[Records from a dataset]

------

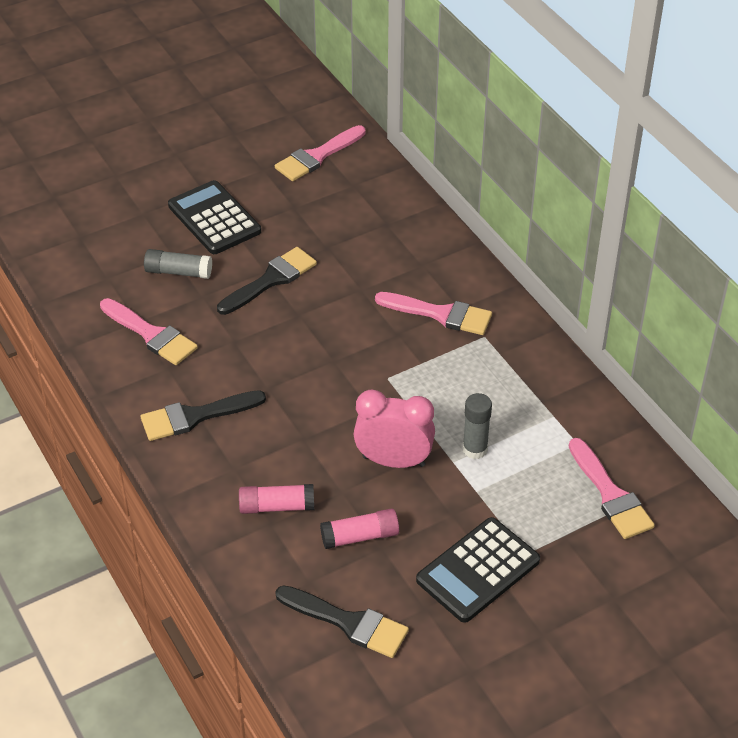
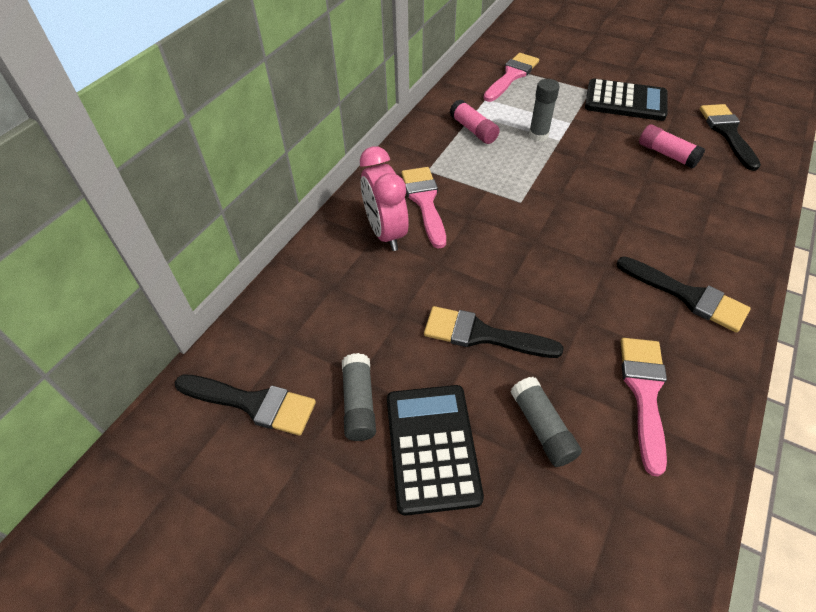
camera: 120 degrees left, 5 degrees up
(214, 219) = (432, 447): black calculator -> black calculator turned 150 degrees clockwise
(274, 200) = (359, 403): none -> grey glue stick
(277, 506) = (698, 202): pink glue stick -> pink glue stick (473, 130)
(317, 156) = (253, 403): pink brush -> black brush
(393, 461) = (591, 165): pink clock -> pink clock (386, 233)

------

[WHAT YOU NEED TO DO]
A single figure is required: the number of lines in the entries that hold the string "black".

[ANSWER FOR THE TASK]
2